::: PROVIDED ENTRIES :::
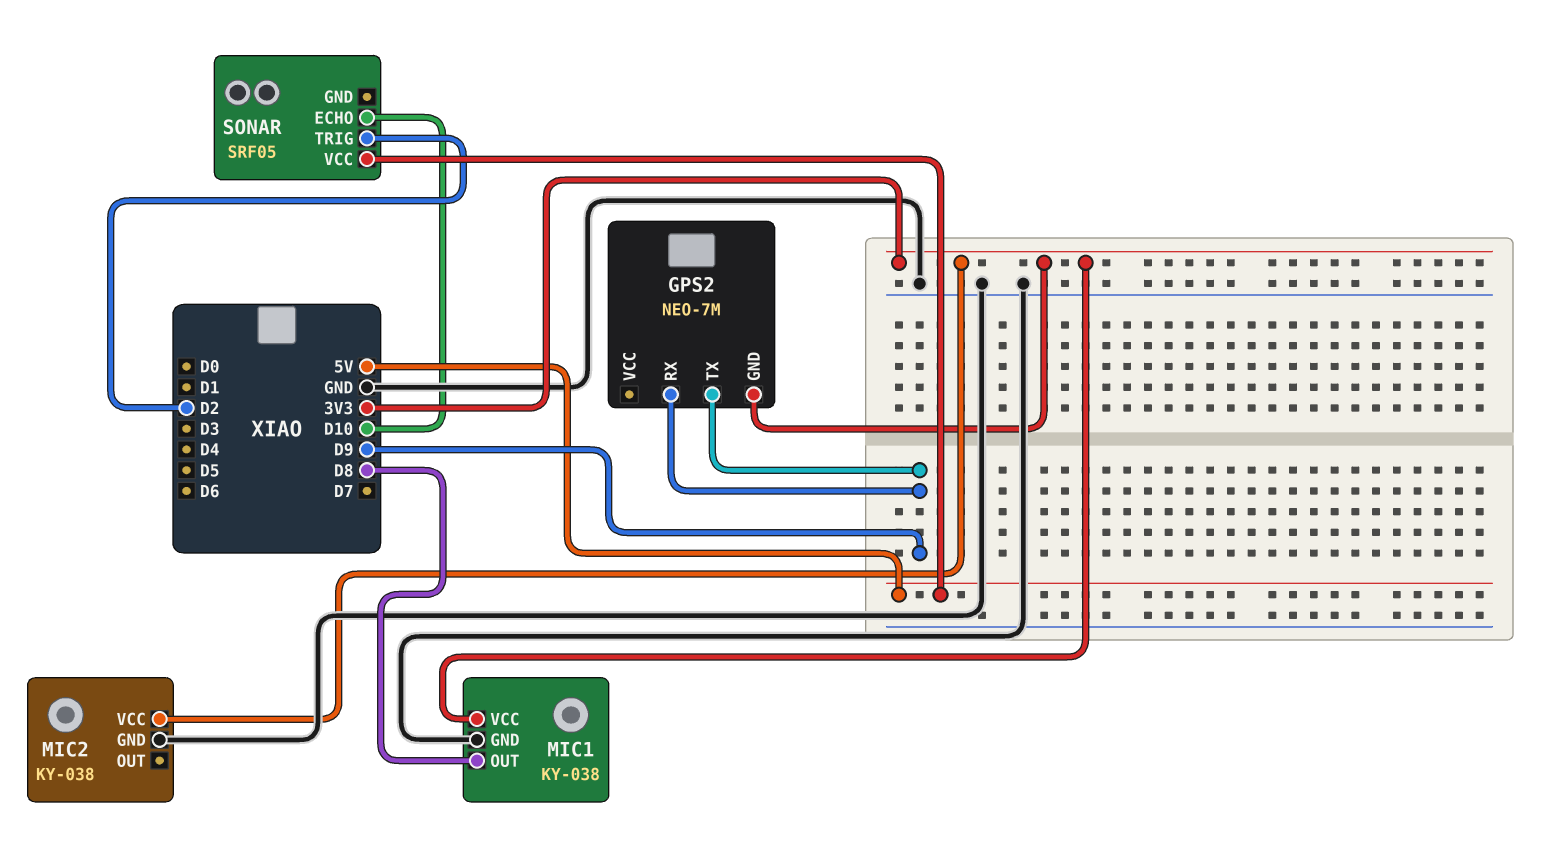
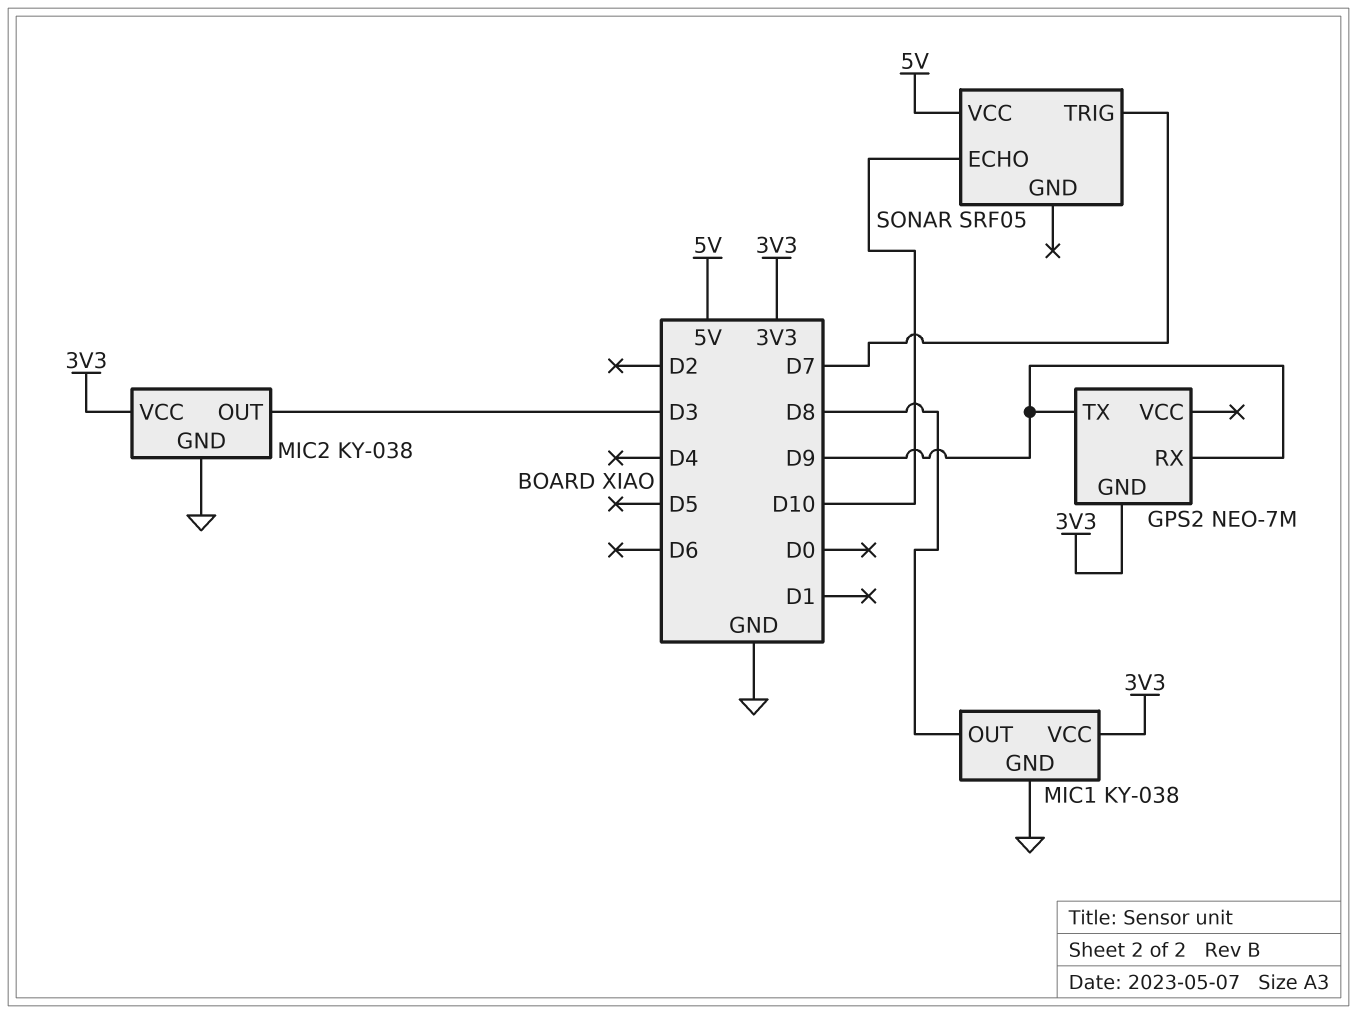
MIC2 pin OUT: none -> D3
SONAR pin TRIG: D2 -> D7

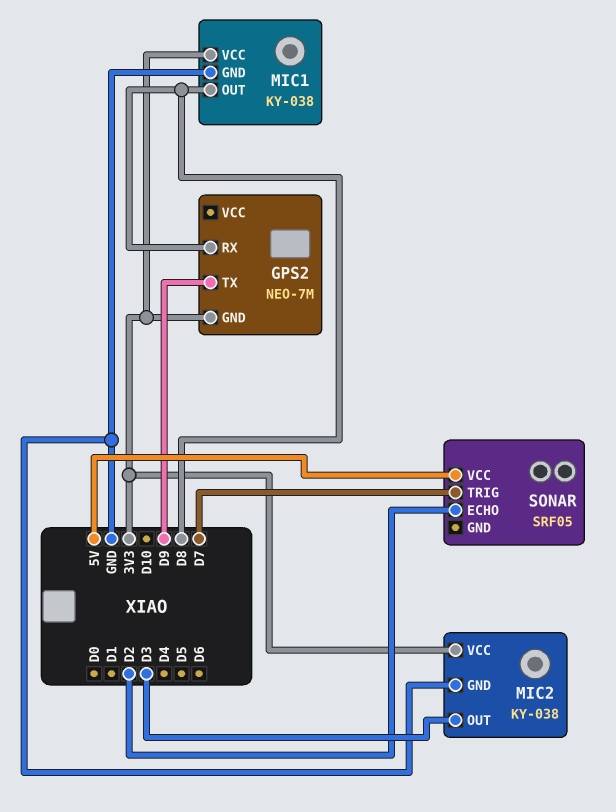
GPS2 pin RX: D9 -> D8
SONAR pin ECHO: D10 -> D2

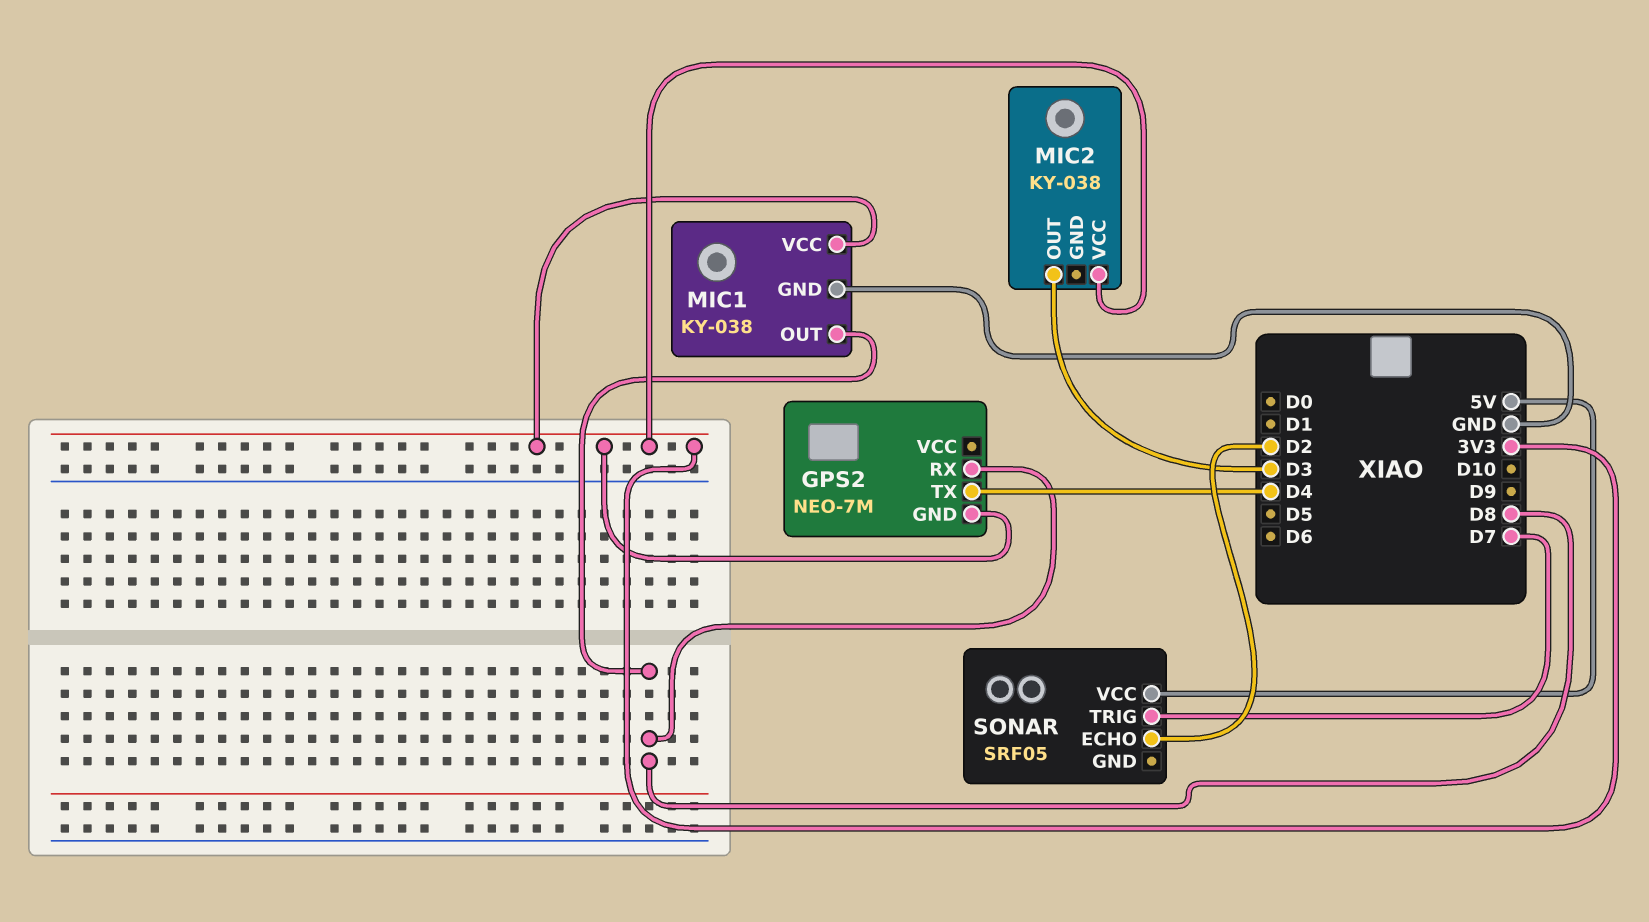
GPS2 pin TX: D9 -> D4
MIC2 pin GND: GND -> none

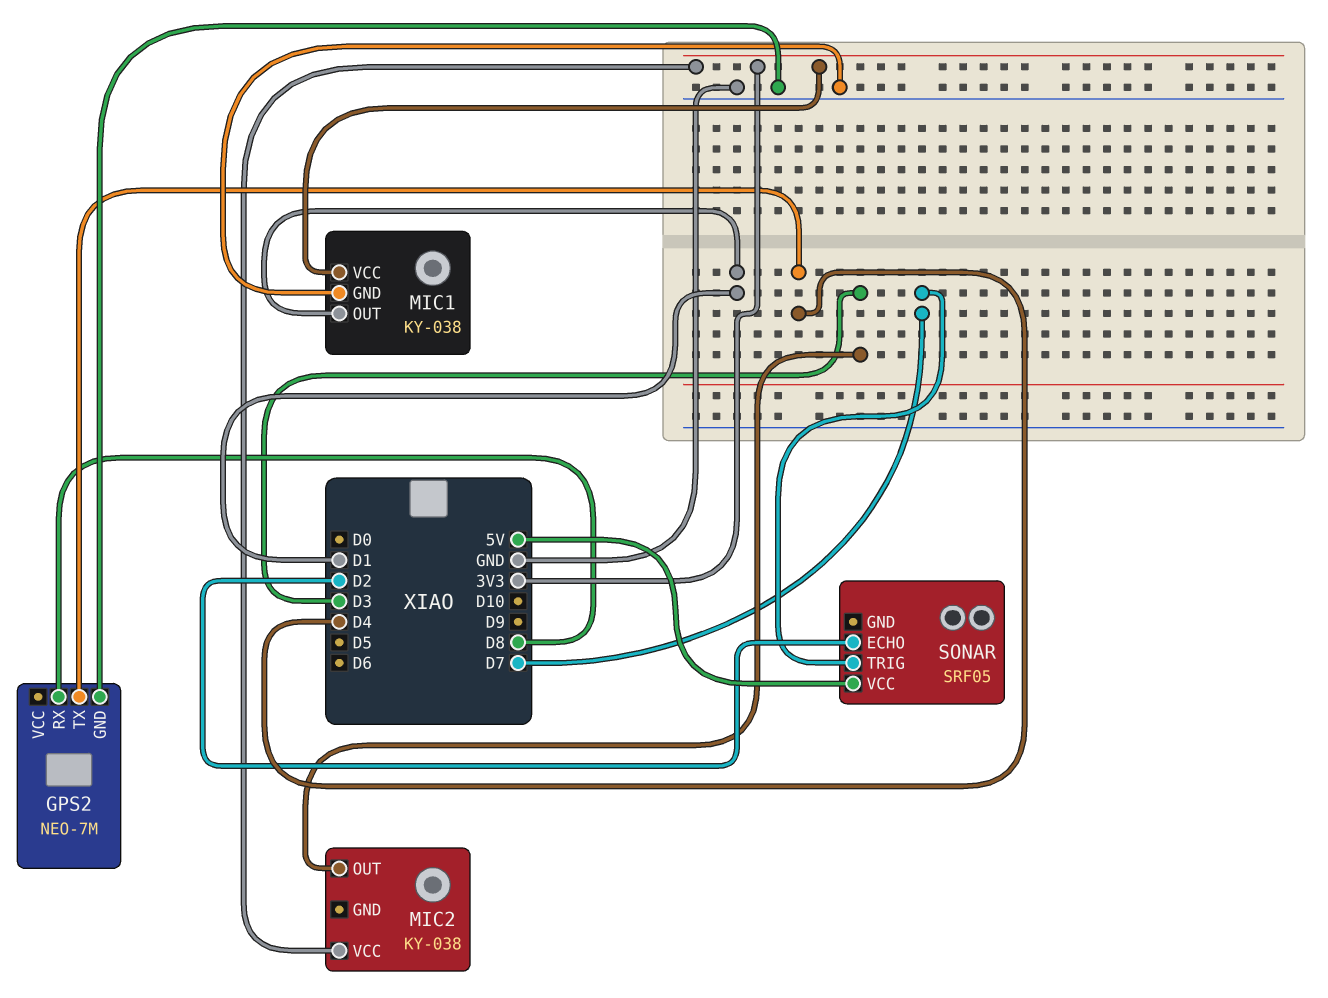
GPS2 pin GND: 3V3 -> GND
MIC1 pin OUT: D8 -> D1

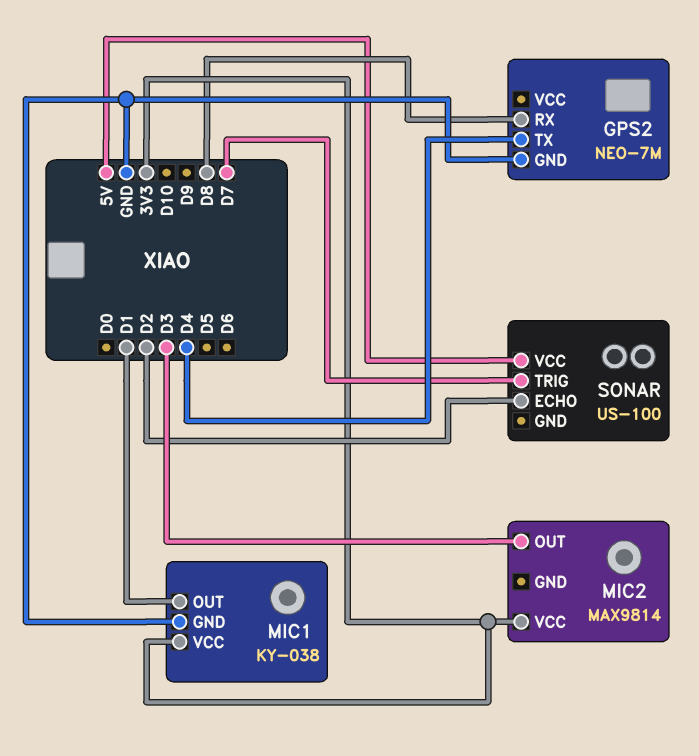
MIC2: KY-038 -> MAX9814
SONAR: SRF05 -> US-100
:::
Take the entries shown above and quote them verbatim, passing over the pictures.

**SOLUTION TO THIS EXERCISE**
MIC2 pin OUT: none -> D3
SONAR pin TRIG: D2 -> D7

GPS2 pin RX: D9 -> D8
SONAR pin ECHO: D10 -> D2

GPS2 pin TX: D9 -> D4
MIC2 pin GND: GND -> none

GPS2 pin GND: 3V3 -> GND
MIC1 pin OUT: D8 -> D1

MIC2: KY-038 -> MAX9814
SONAR: SRF05 -> US-100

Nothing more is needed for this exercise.